Exercise goal: Wherever the word "orange" occurs in the listing below, copy that whole line.

Material for this task:
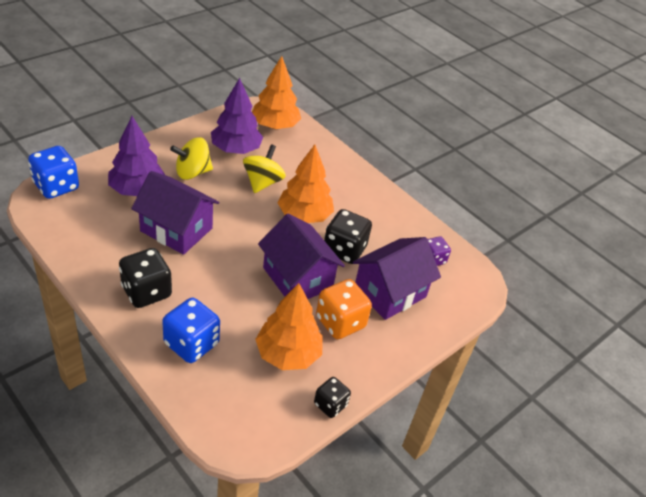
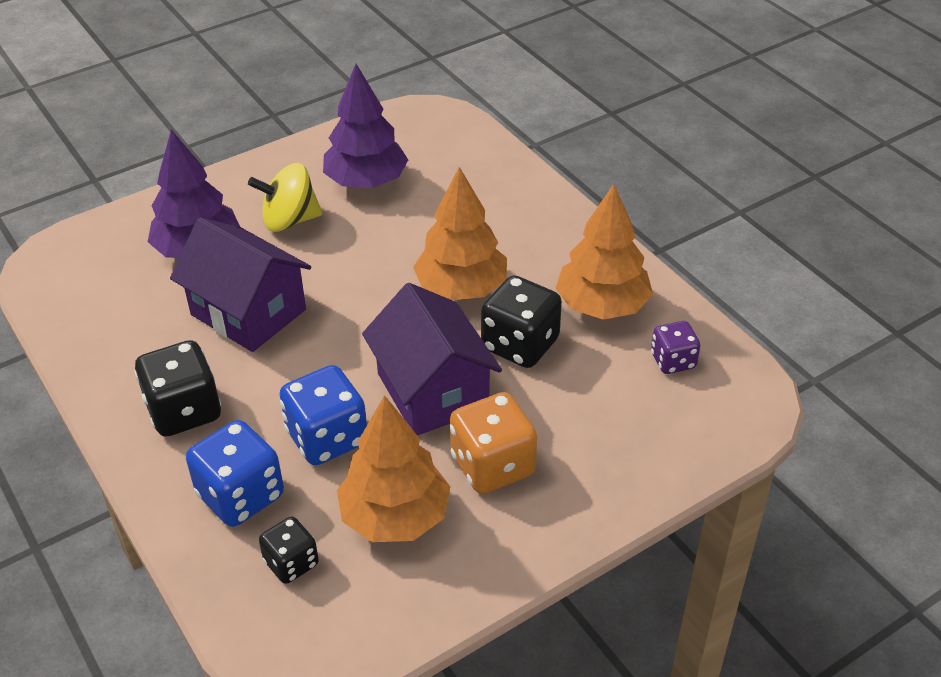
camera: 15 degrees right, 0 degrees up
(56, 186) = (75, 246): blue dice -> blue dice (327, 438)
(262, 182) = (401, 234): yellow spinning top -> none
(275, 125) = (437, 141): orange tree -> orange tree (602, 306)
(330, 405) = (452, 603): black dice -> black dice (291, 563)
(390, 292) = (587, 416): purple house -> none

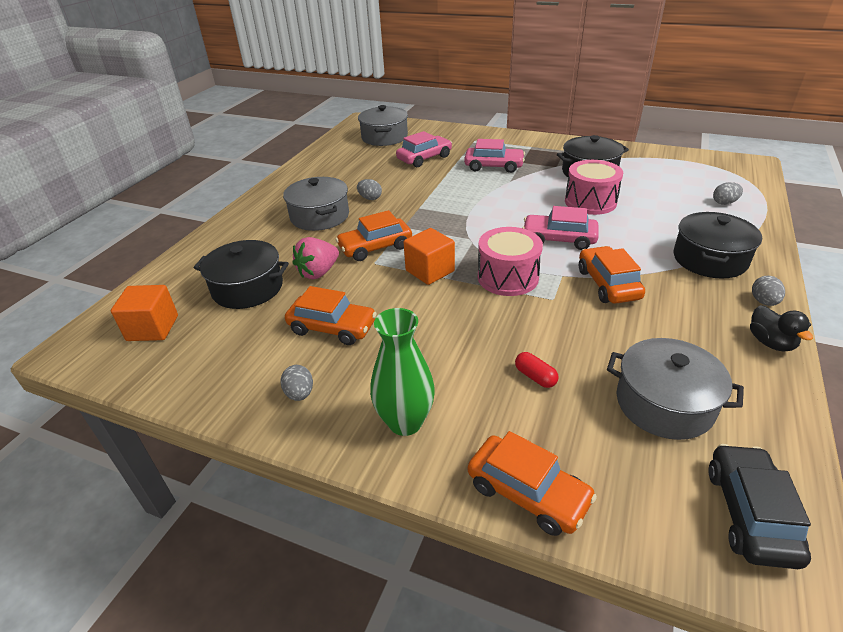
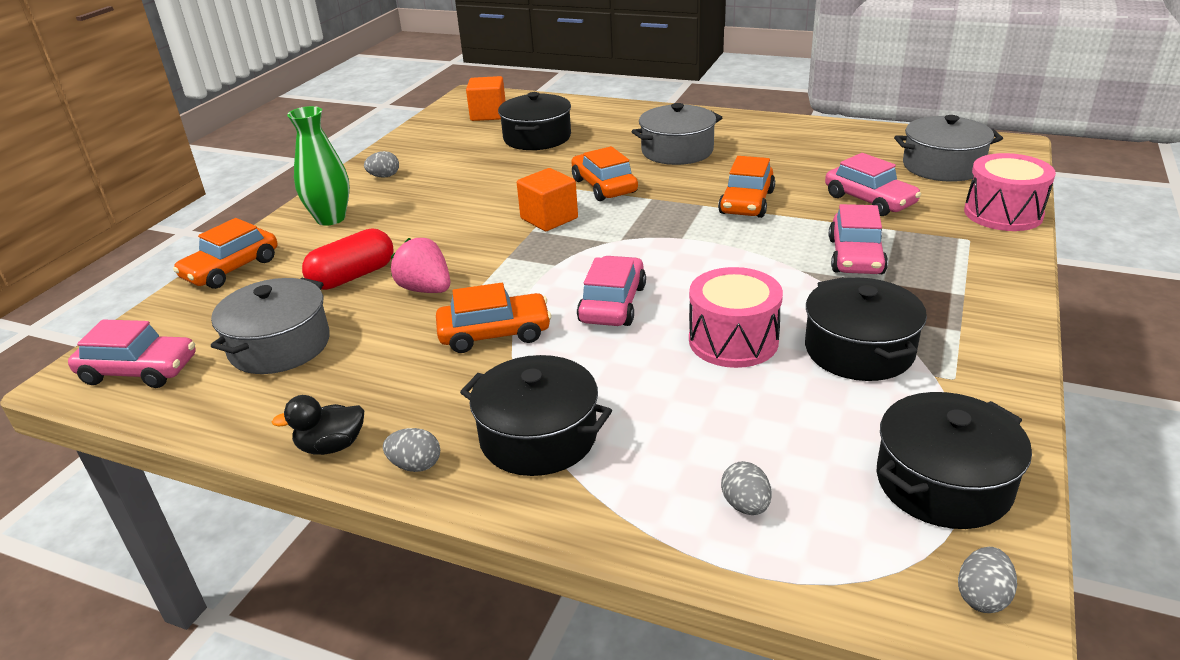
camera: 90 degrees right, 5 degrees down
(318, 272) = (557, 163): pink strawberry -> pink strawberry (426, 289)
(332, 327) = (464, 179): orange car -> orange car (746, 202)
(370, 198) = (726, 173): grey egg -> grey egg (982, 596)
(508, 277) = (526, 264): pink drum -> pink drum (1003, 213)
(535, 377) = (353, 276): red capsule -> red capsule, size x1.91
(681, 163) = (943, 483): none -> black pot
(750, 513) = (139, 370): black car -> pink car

Finished task:
(275, 125) = (437, 141): orange tree -> orange tree (602, 306)
(332, 327) = (464, 179): orange car -> orange car (746, 202)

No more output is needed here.